From the line with "blue soap dispenser: 6 -> 2" to the line with "yellow rocket: 5 -> 7", output every line below exactly, both ends included. Skip the pictures.

Material for the task:
>>>

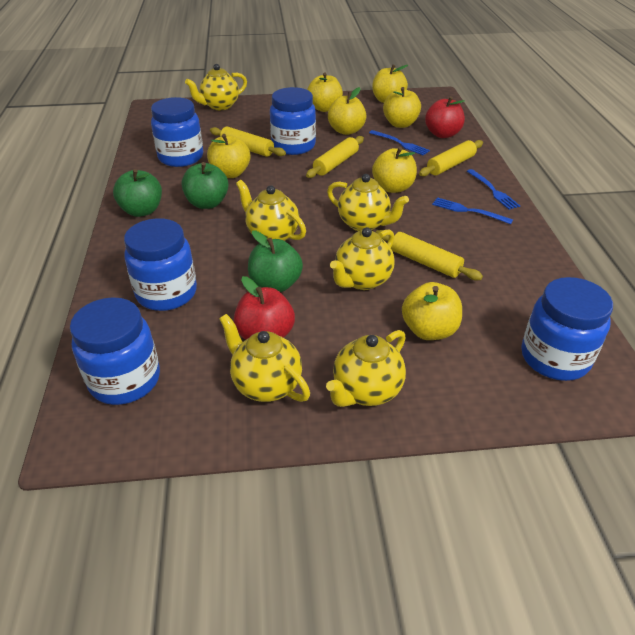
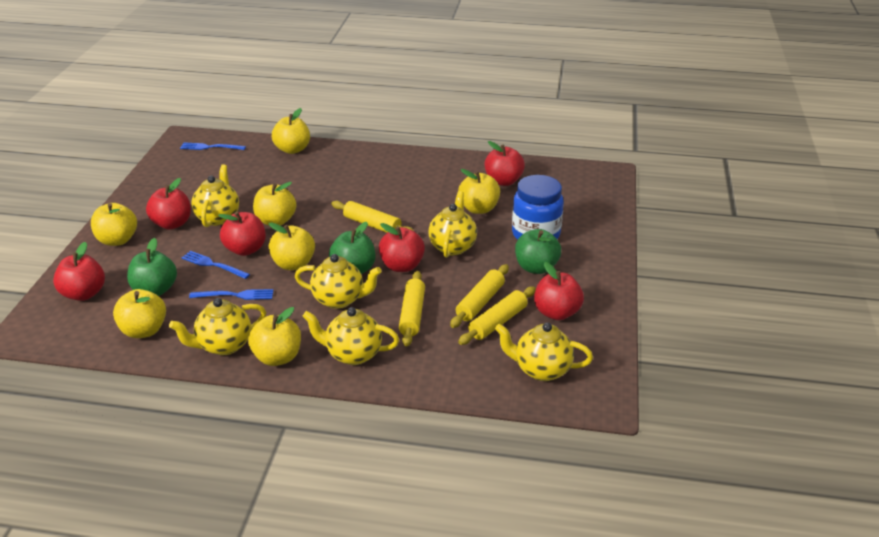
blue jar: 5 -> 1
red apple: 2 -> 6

<<<
>>>

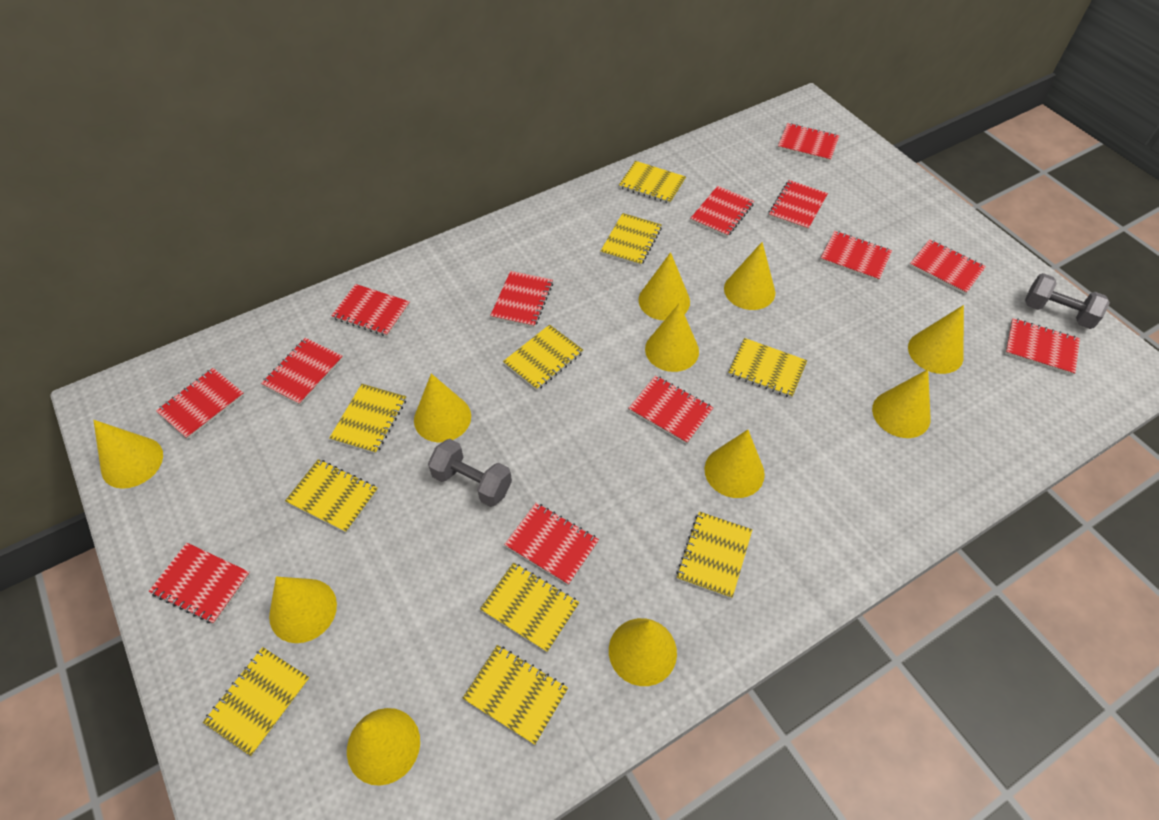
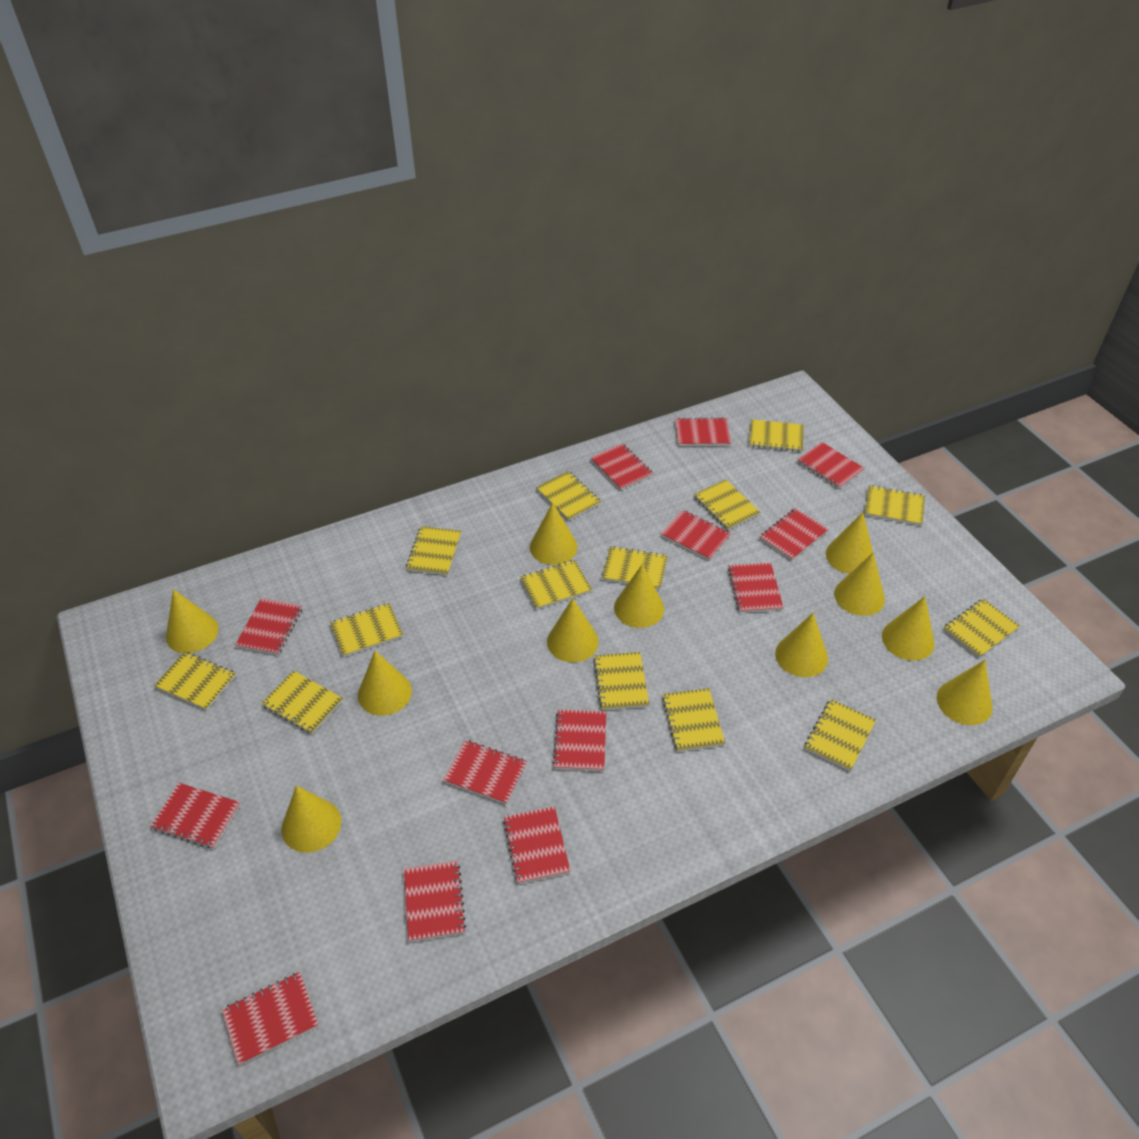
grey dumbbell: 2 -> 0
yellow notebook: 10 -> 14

<<<
>>>

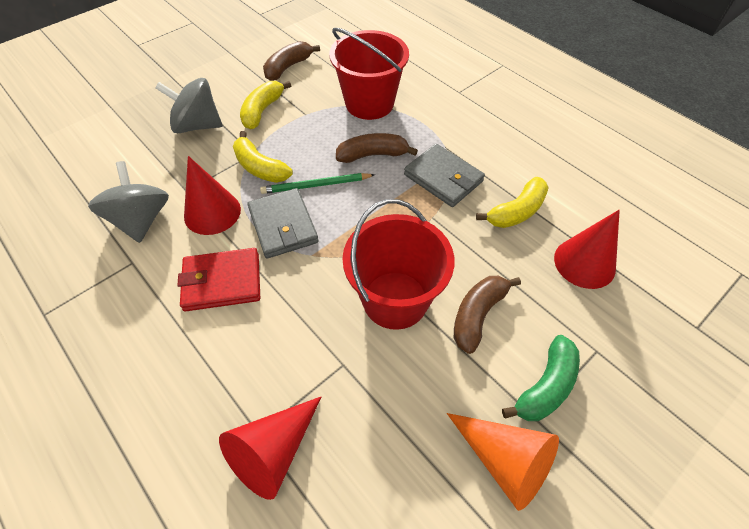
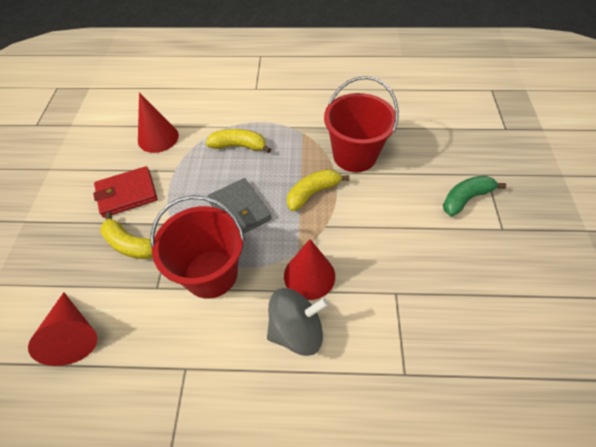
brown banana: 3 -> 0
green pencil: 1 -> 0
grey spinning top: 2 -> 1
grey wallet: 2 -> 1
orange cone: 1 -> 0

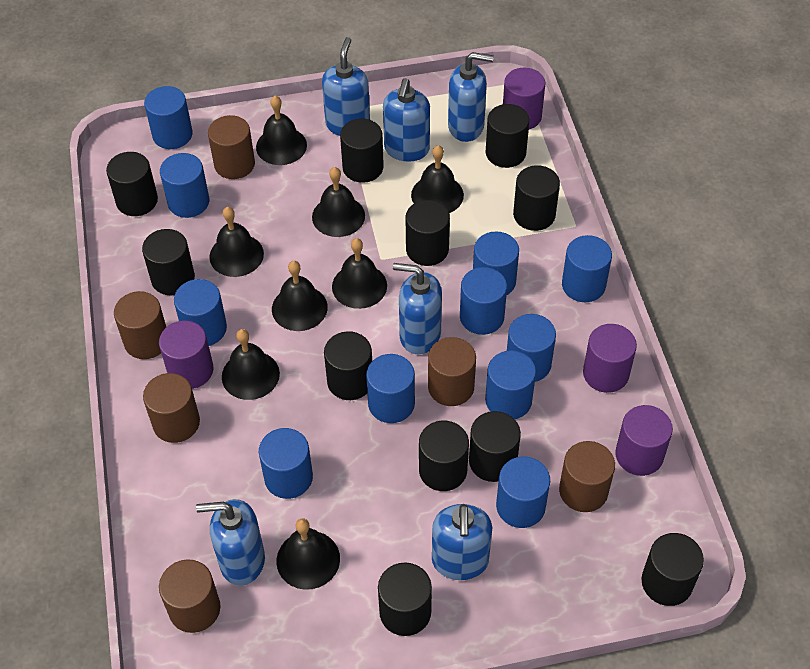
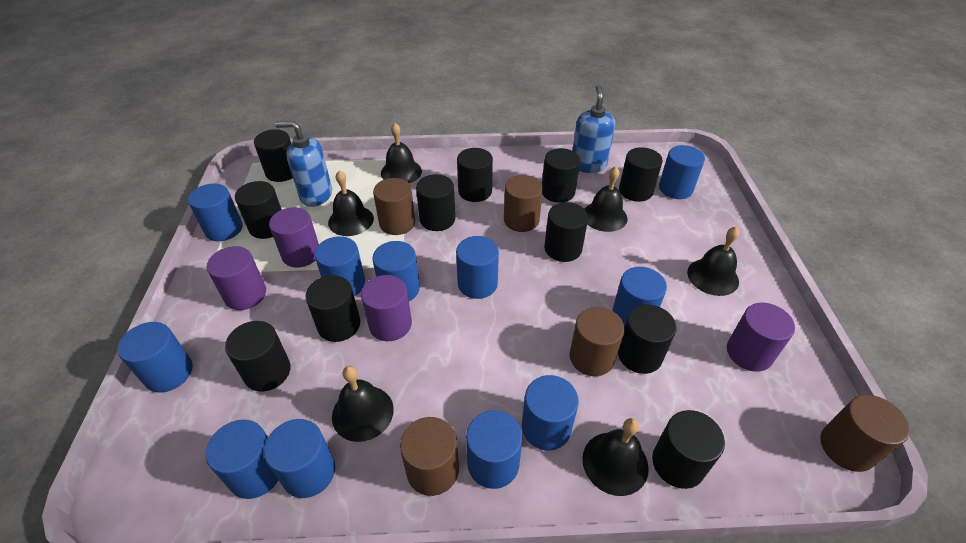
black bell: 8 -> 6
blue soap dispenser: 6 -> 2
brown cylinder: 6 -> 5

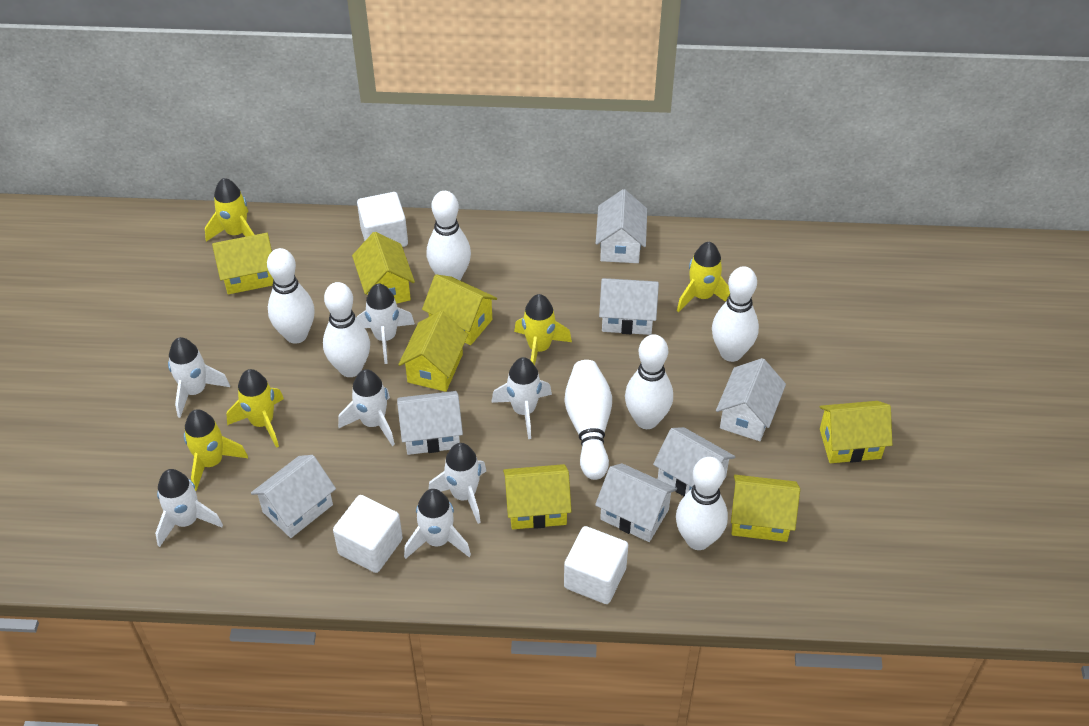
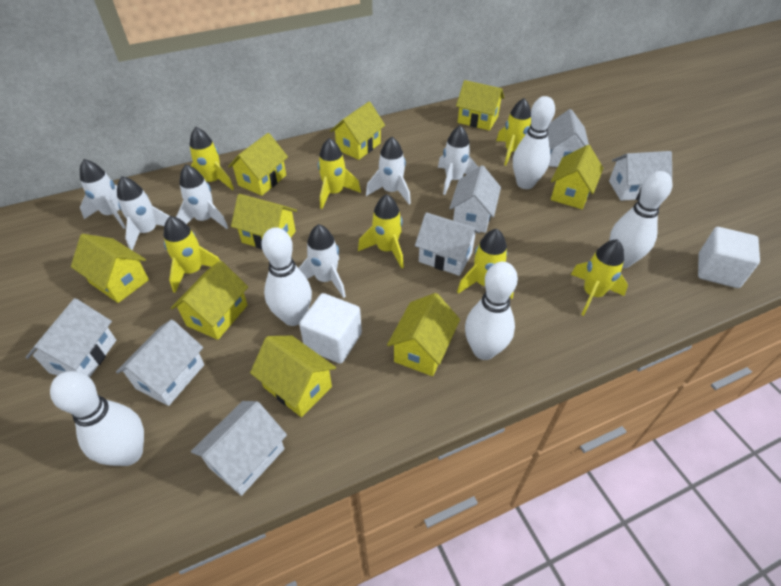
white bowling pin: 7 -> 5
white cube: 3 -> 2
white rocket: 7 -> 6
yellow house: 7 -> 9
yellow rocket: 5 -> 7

<<<

Exercise answer:
blue soap dispenser: 6 -> 2
brown cylinder: 6 -> 5

white bowling pin: 7 -> 5
white cube: 3 -> 2
white rocket: 7 -> 6
yellow house: 7 -> 9
yellow rocket: 5 -> 7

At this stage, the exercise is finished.